Rewrite every row below as a numbered list, skipping any blank lines.

Recorded information
►
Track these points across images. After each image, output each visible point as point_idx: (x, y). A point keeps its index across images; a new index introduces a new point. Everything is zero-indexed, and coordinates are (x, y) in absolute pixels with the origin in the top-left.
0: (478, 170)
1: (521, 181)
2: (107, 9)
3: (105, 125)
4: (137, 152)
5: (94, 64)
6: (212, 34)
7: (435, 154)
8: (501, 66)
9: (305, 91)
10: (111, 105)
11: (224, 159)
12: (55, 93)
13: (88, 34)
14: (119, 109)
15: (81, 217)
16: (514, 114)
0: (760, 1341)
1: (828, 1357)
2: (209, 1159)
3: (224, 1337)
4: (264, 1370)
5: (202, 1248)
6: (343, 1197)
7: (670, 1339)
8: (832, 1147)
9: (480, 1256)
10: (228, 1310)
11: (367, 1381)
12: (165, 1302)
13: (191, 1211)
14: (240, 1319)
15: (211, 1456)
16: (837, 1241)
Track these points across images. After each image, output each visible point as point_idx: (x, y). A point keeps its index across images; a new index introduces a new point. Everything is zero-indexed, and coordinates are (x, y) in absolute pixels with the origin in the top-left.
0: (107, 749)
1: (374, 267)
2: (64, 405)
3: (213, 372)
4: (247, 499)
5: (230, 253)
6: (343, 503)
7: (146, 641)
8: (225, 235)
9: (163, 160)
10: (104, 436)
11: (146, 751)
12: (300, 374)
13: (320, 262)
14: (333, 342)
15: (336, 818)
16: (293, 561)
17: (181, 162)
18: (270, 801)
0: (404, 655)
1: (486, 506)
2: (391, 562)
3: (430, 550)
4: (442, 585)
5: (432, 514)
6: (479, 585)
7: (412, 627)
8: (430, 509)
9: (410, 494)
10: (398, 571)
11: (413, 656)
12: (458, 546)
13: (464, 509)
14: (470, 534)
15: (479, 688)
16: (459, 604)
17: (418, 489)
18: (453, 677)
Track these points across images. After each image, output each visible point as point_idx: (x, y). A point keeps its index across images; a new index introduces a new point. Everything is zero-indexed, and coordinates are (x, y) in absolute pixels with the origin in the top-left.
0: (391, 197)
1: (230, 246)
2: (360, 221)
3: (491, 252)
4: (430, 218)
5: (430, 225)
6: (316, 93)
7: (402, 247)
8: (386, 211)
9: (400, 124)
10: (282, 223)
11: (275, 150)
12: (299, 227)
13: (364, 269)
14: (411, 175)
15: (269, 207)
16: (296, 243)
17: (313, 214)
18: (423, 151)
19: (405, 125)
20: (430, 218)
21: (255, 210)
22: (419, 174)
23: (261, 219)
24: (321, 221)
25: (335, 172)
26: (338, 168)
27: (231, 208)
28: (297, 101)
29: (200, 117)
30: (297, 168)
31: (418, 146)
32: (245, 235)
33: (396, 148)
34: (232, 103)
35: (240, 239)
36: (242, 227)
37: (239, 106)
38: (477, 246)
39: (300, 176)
◄
Task result
1. Track these points across images. After each image, output each visible point as point_idx: (x, y). A point keeps its index across images; a new index introduces a new point. Everything is zero-indexed, and coordinates are (x, y) in absolute pixels with the origin in the top-left.
2. 0: (478, 170)
3. 1: (521, 181)
4. 2: (107, 9)
5. 3: (105, 125)
6. 4: (137, 152)
7. 5: (94, 64)
8. 6: (212, 34)
9. 7: (435, 154)
10. 8: (501, 66)
11. 9: (305, 91)
12. 10: (111, 105)
13. 11: (224, 159)
14. 12: (55, 93)
15. 13: (88, 34)
16. 14: (119, 109)
17. 15: (81, 217)
18. 16: (514, 114)
19. 0: (760, 1341)
20. 1: (828, 1357)
21. 2: (209, 1159)
22. 3: (224, 1337)
23. 4: (264, 1370)
24. 5: (202, 1248)
25. 6: (343, 1197)
26. 7: (670, 1339)
27. 8: (832, 1147)
28. 9: (480, 1256)
29. 10: (228, 1310)
30. 11: (367, 1381)
31. 12: (165, 1302)
32. 13: (191, 1211)
33. 14: (240, 1319)
34. 15: (211, 1456)
35. 16: (837, 1241)
36. Track these points across images. After each image, output each visible point as point_idx: (x, y). A point keeps its index across images; a new index introduces a new point. Everything is zero-indexed, and coordinates are (x, y) in absolute pixels with the origin in the top-left.
37. 0: (107, 749)
38. 1: (374, 267)
39. 2: (64, 405)
40. 3: (213, 372)
41. 4: (247, 499)
42. 5: (230, 253)
43. 6: (343, 503)
44. 7: (146, 641)
45. 8: (225, 235)
46. 9: (163, 160)
47. 10: (104, 436)
48. 11: (146, 751)
49. 12: (300, 374)
50. 13: (320, 262)
51. 14: (333, 342)
52. 15: (336, 818)
53. 16: (293, 561)
54. 17: (181, 162)
55. 18: (270, 801)
56. 0: (404, 655)
57. 1: (486, 506)
58. 2: (391, 562)
59. 3: (430, 550)
60. 4: (442, 585)
61. 5: (432, 514)
62. 6: (479, 585)
63. 7: (412, 627)
64. 8: (430, 509)
65. 9: (410, 494)
66. 10: (398, 571)
67. 11: (413, 656)
68. 12: (458, 546)
69. 13: (464, 509)
70. 14: (470, 534)
71. 15: (479, 688)
72. 16: (459, 604)
73. 17: (418, 489)
74. 18: (453, 677)
75. Track these points across images. After each image, output each visible point as point_idx: (x, y). A point keeps its index across images; a new index introduces a new point. Everything is zero-indexed, and coordinates are (x, y) in absolute pixels with the origin in the top-left.
76. 0: (391, 197)
77. 1: (230, 246)
78. 2: (360, 221)
79. 3: (491, 252)
80. 4: (430, 218)
81. 5: (430, 225)
82. 6: (316, 93)
83. 7: (402, 247)
84. 8: (386, 211)
85. 9: (400, 124)
86. 10: (282, 223)
87. 11: (275, 150)
88. 12: (299, 227)
89. 13: (364, 269)
90. 14: (411, 175)
91. 15: (269, 207)
92. 16: (296, 243)
93. 17: (313, 214)
94. 18: (423, 151)
95. 19: (405, 125)
96. 20: (430, 218)
97. 21: (255, 210)
98. 22: (419, 174)
99. 23: (261, 219)
100. 24: (321, 221)
101. 25: (335, 172)
102. 26: (338, 168)
103. 27: (231, 208)
104. 28: (297, 101)
105. 29: (200, 117)
106. 30: (297, 168)
107. 31: (418, 146)
108. 32: (245, 235)
109. 33: (396, 148)
110. 34: (232, 103)
111. 35: (240, 239)
112. 36: (242, 227)
113. 37: (239, 106)
114. 38: (477, 246)
115. 39: (300, 176)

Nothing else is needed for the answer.